> _TRY IT_:
Copy everything in the listing below word for word, apart from any images.

┌──

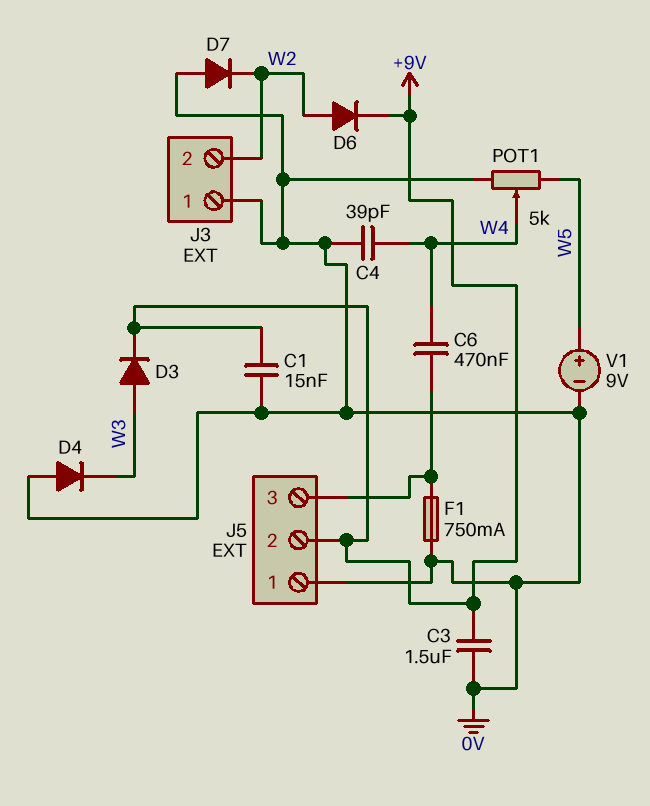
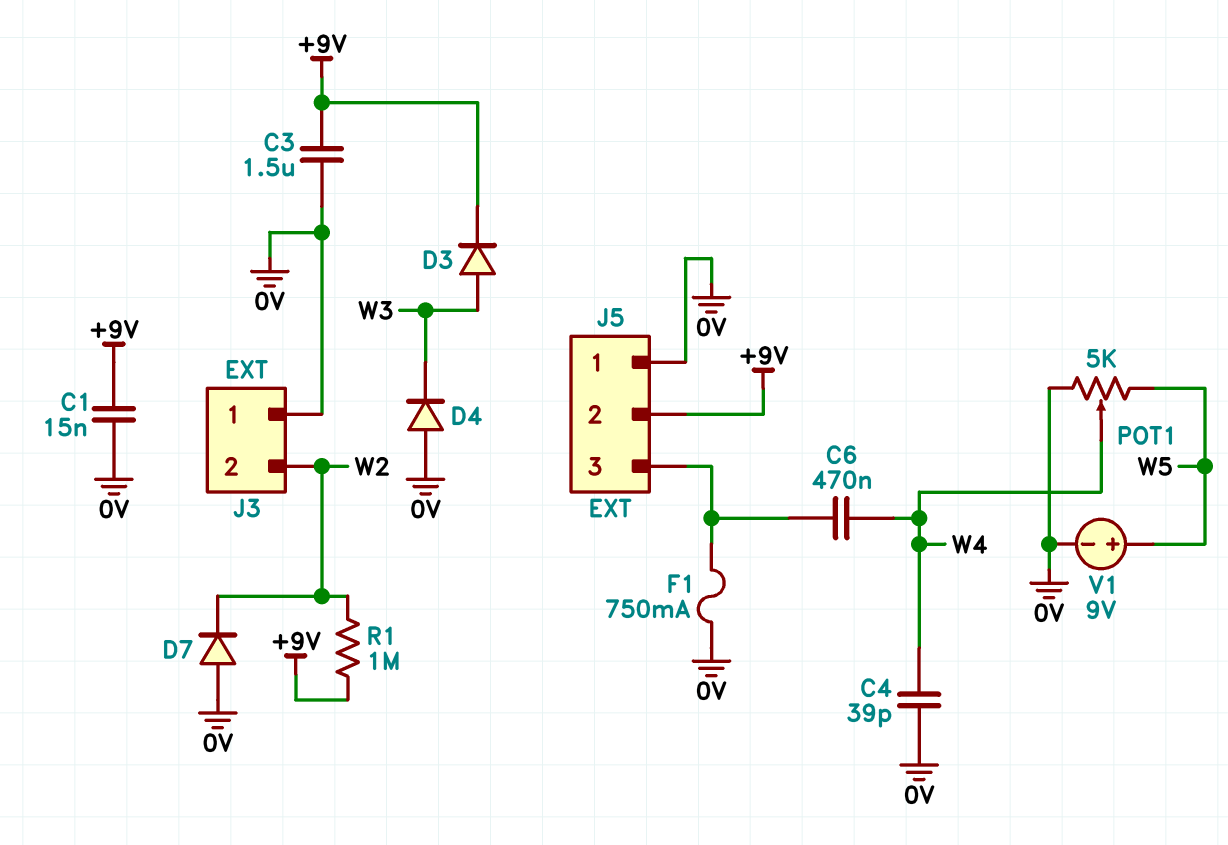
D6: diode (A W2, K +9V) -> none
R1: none -> 1M (+9V, W2)

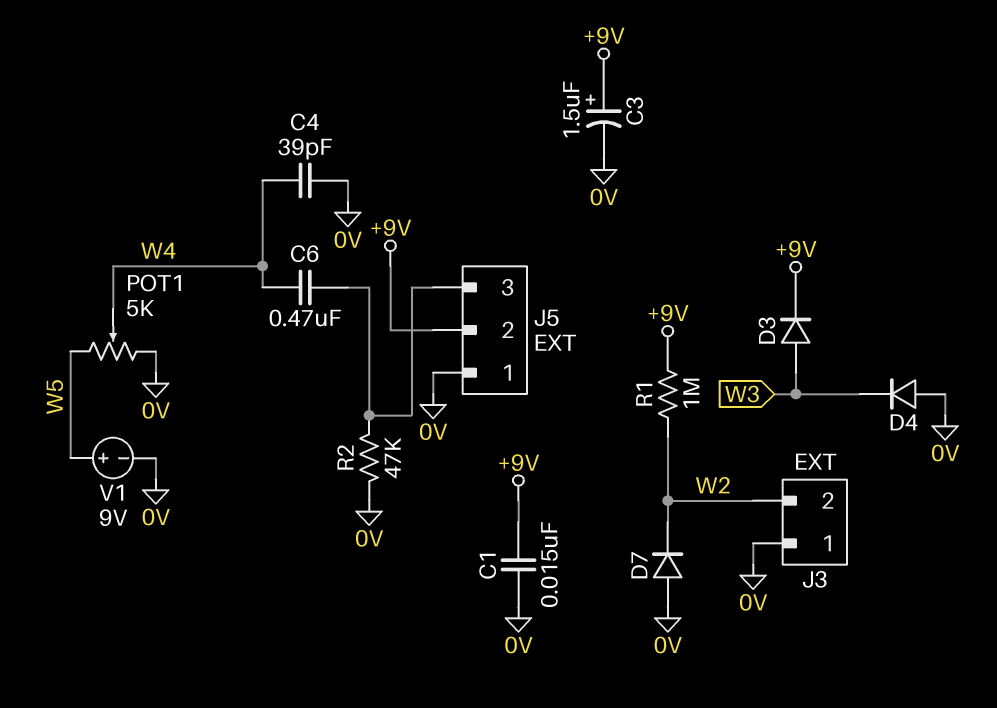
C3: 1.5uF (+9V, 0V) -> 1.5uF (plus +9V, minus 0V)
F1: 750mA (0V, J5/3) -> none
R2: none -> 47k (0V, J5/3)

└──

> _ANSWER TO THIS PROBLEM_:
D6: diode (A W2, K +9V) -> none
R1: none -> 1M (+9V, W2)

C3: 1.5uF (+9V, 0V) -> 1.5uF (plus +9V, minus 0V)
F1: 750mA (0V, J5/3) -> none
R2: none -> 47k (0V, J5/3)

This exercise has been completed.